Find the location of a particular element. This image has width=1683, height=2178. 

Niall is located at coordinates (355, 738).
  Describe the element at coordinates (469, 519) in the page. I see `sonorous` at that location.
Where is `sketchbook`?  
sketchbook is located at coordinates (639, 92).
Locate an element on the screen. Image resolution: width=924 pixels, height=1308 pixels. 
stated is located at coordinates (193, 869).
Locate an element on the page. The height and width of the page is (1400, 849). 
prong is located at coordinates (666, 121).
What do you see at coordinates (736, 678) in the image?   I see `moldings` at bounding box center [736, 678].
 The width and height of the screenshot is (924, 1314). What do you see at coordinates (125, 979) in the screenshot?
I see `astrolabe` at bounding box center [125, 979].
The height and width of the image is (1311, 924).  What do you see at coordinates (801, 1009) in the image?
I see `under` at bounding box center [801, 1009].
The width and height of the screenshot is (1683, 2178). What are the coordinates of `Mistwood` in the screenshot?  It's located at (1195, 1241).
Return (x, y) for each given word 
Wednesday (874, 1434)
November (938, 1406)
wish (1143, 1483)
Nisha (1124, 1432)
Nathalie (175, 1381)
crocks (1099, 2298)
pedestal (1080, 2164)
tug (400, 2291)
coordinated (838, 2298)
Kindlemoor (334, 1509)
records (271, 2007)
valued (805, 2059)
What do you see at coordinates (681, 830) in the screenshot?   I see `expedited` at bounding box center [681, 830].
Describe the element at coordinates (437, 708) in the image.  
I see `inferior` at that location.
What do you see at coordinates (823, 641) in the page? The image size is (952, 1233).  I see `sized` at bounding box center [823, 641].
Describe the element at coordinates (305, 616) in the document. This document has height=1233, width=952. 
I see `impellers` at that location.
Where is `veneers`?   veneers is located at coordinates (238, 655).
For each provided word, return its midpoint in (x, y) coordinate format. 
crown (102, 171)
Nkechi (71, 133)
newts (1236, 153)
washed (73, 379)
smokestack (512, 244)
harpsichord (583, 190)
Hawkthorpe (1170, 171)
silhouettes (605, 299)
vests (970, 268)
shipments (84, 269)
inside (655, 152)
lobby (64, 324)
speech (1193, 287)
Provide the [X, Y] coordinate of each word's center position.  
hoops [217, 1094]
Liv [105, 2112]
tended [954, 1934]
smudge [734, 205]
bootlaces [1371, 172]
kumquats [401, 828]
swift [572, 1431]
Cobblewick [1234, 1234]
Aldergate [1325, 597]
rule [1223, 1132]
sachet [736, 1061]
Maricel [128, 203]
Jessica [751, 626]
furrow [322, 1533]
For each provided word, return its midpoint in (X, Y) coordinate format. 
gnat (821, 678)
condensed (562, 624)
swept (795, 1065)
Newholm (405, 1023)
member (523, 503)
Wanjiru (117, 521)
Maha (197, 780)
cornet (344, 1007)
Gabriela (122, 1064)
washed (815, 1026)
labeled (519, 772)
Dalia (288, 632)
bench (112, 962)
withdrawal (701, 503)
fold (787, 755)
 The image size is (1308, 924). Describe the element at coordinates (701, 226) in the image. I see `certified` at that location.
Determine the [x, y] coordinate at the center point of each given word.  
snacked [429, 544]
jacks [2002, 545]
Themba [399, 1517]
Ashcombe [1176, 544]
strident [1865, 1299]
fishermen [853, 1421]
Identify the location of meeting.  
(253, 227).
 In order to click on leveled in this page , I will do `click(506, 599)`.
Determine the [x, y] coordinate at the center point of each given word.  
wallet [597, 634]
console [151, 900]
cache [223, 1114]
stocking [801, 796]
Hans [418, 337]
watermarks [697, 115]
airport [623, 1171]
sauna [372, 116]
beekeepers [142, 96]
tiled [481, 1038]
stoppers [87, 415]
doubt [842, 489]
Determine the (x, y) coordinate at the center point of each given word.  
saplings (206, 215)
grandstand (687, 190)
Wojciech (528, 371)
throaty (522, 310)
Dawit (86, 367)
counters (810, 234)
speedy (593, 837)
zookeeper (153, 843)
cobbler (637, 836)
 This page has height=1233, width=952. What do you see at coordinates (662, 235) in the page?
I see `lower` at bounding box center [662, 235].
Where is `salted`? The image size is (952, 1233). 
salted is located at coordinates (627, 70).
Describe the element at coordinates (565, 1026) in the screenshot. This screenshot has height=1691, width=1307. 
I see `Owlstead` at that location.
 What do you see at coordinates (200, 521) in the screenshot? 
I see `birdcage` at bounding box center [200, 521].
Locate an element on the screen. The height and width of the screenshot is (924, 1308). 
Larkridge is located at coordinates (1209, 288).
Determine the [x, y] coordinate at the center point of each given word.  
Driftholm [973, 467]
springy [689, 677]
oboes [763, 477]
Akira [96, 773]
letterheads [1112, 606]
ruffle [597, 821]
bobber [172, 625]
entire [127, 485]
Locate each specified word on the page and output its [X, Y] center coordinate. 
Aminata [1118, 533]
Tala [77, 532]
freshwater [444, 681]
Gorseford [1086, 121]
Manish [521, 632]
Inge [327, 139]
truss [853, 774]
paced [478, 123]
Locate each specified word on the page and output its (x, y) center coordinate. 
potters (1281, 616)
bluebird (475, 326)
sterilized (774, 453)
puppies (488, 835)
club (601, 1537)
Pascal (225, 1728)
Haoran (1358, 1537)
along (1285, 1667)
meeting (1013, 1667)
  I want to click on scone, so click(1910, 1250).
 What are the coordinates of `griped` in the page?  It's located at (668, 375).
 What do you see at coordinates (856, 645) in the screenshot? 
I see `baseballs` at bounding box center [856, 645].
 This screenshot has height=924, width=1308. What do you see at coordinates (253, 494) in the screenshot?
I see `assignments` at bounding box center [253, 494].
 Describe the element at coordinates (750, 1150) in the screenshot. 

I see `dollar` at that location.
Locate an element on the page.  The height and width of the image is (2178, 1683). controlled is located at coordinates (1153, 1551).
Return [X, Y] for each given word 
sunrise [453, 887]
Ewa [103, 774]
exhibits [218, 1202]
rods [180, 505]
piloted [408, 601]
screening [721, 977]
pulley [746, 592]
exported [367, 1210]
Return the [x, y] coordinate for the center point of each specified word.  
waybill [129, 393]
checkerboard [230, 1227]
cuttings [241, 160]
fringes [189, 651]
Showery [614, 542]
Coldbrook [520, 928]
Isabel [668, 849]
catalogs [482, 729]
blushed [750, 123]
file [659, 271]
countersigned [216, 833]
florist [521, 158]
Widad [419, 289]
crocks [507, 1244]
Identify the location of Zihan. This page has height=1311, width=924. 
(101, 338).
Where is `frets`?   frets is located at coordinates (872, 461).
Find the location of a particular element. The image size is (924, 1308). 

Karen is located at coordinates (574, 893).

§ THE EXERCISE
Retype everything in the records from the line containing "cache [223, 1114]" down to the line containing "paced [478, 123]", including both of those lines.

§ TASK RESULT
cache [223, 1114]
stocking [801, 796]
Hans [418, 337]
watermarks [697, 115]
airport [623, 1171]
sauna [372, 116]
beekeepers [142, 96]
tiled [481, 1038]
stoppers [87, 415]
doubt [842, 489]
Determine the (x, y) coordinate at the center point of each given word.  
saplings (206, 215)
grandstand (687, 190)
Wojciech (528, 371)
throaty (522, 310)
Dawit (86, 367)
counters (810, 234)
speedy (593, 837)
zookeeper (153, 843)
cobbler (637, 836)
 This page has height=1233, width=952. What do you see at coordinates (662, 235) in the page?
I see `lower` at bounding box center [662, 235].
Where is `salted`? The image size is (952, 1233). 
salted is located at coordinates (627, 70).
Describe the element at coordinates (565, 1026) in the screenshot. This screenshot has height=1691, width=1307. 
I see `Owlstead` at that location.
 What do you see at coordinates (200, 521) in the screenshot? 
I see `birdcage` at bounding box center [200, 521].
Locate an element on the screen. The height and width of the screenshot is (924, 1308). 
Larkridge is located at coordinates (1209, 288).
Determine the [x, y] coordinate at the center point of each given word.  
Driftholm [973, 467]
springy [689, 677]
oboes [763, 477]
Akira [96, 773]
letterheads [1112, 606]
ruffle [597, 821]
bobber [172, 625]
entire [127, 485]
Locate each specified word on the page and output its [X, Y] center coordinate. 
Aminata [1118, 533]
Tala [77, 532]
freshwater [444, 681]
Gorseford [1086, 121]
Manish [521, 632]
Inge [327, 139]
truss [853, 774]
paced [478, 123]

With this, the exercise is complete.